• TASK INSTRUCTIONS
Without the pictures, copy the entries below word for word.

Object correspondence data
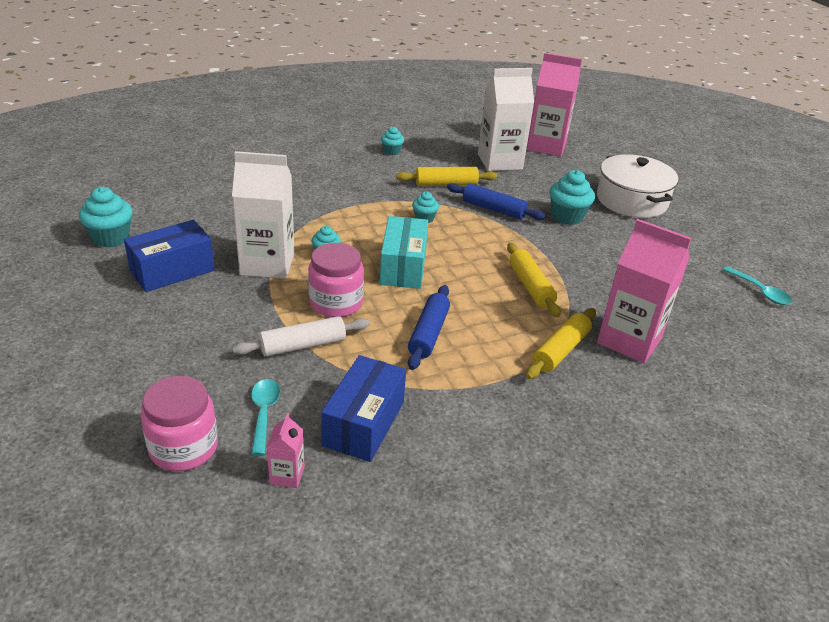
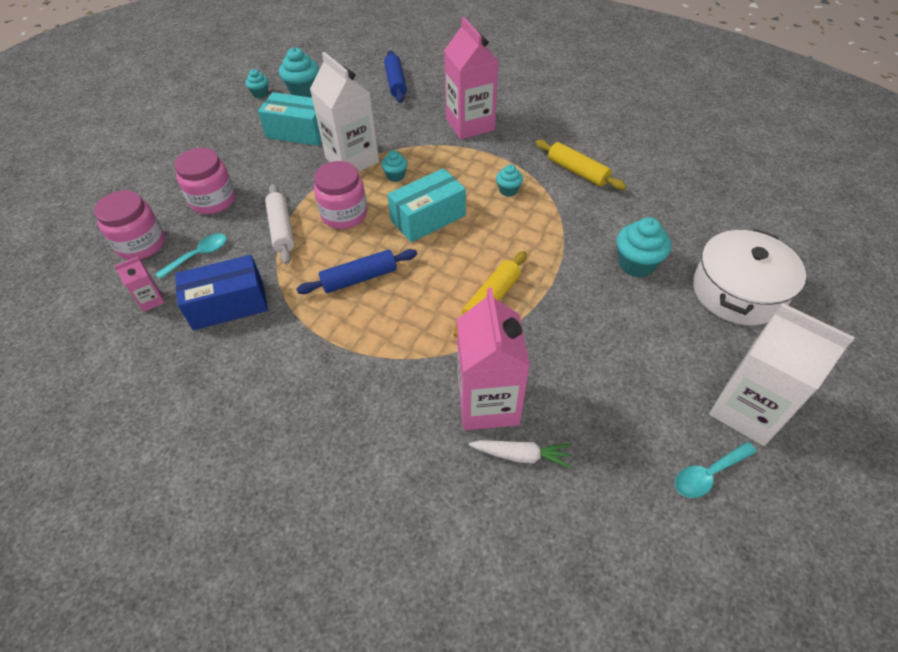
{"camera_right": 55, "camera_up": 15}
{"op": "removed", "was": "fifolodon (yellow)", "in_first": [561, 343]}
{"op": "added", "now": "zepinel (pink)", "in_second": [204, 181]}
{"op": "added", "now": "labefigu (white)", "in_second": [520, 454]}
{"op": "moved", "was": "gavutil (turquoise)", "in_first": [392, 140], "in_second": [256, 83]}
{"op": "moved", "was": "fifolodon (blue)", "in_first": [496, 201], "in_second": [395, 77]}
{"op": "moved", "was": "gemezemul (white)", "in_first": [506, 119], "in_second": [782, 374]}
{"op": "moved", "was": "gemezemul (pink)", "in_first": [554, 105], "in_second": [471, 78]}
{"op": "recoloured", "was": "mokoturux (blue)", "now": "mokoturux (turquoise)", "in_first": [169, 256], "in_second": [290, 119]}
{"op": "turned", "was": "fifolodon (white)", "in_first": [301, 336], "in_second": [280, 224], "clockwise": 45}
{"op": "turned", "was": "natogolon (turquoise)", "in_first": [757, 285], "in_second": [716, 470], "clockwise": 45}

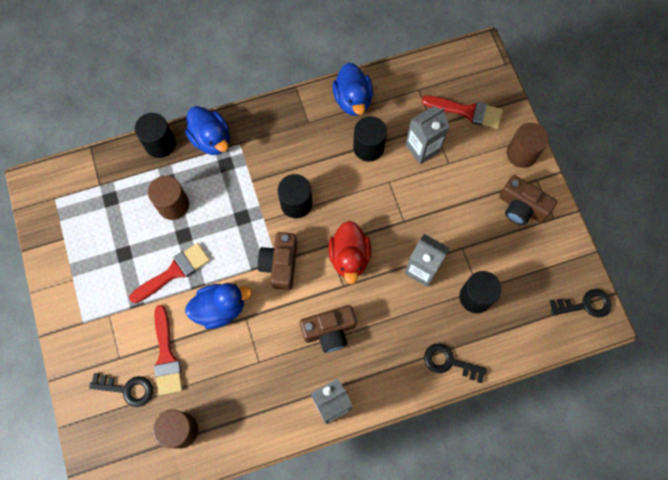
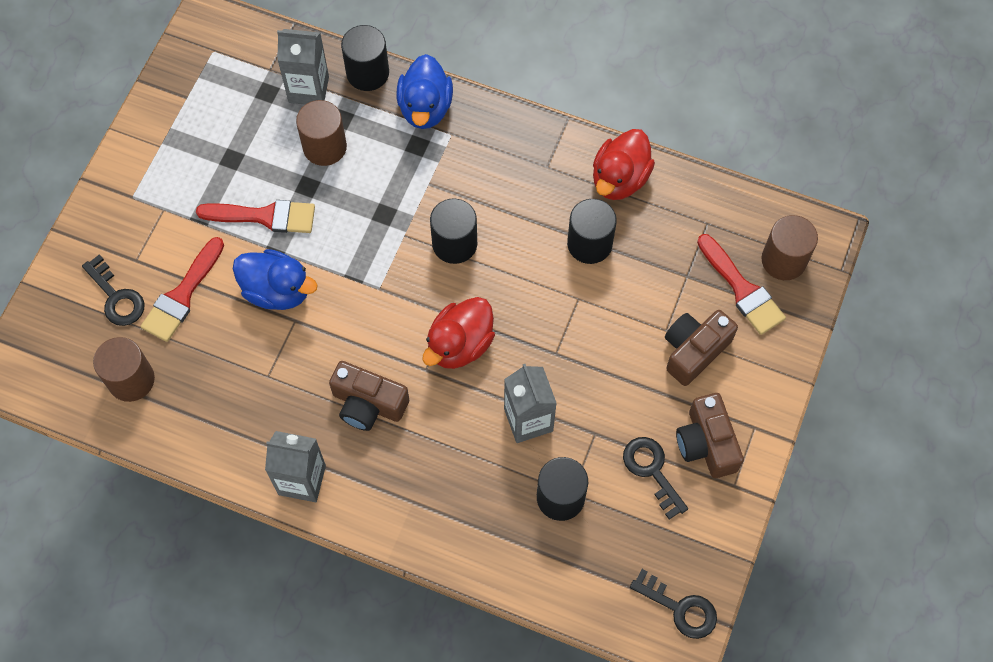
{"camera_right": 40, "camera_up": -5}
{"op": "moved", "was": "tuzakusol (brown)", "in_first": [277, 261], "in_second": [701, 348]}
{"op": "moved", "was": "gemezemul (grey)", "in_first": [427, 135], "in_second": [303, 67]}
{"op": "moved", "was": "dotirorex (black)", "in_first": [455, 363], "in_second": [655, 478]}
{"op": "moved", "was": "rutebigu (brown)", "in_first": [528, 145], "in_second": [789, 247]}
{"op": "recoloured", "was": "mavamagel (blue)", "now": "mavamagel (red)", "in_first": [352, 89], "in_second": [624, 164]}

• OUTPUT OF THE EXERCISE
{"camera_right": 55, "camera_up": 15}
{"op": "removed", "was": "fifolodon (yellow)", "in_first": [561, 343]}
{"op": "added", "now": "zepinel (pink)", "in_second": [204, 181]}
{"op": "added", "now": "labefigu (white)", "in_second": [520, 454]}
{"op": "moved", "was": "gavutil (turquoise)", "in_first": [392, 140], "in_second": [256, 83]}
{"op": "moved", "was": "fifolodon (blue)", "in_first": [496, 201], "in_second": [395, 77]}
{"op": "moved", "was": "gemezemul (white)", "in_first": [506, 119], "in_second": [782, 374]}
{"op": "moved", "was": "gemezemul (pink)", "in_first": [554, 105], "in_second": [471, 78]}
{"op": "recoloured", "was": "mokoturux (blue)", "now": "mokoturux (turquoise)", "in_first": [169, 256], "in_second": [290, 119]}
{"op": "turned", "was": "fifolodon (white)", "in_first": [301, 336], "in_second": [280, 224], "clockwise": 45}
{"op": "turned", "was": "natogolon (turquoise)", "in_first": [757, 285], "in_second": [716, 470], "clockwise": 45}

{"camera_right": 40, "camera_up": -5}
{"op": "moved", "was": "tuzakusol (brown)", "in_first": [277, 261], "in_second": [701, 348]}
{"op": "moved", "was": "gemezemul (grey)", "in_first": [427, 135], "in_second": [303, 67]}
{"op": "moved", "was": "dotirorex (black)", "in_first": [455, 363], "in_second": [655, 478]}
{"op": "moved", "was": "rutebigu (brown)", "in_first": [528, 145], "in_second": [789, 247]}
{"op": "recoloured", "was": "mavamagel (blue)", "now": "mavamagel (red)", "in_first": [352, 89], "in_second": [624, 164]}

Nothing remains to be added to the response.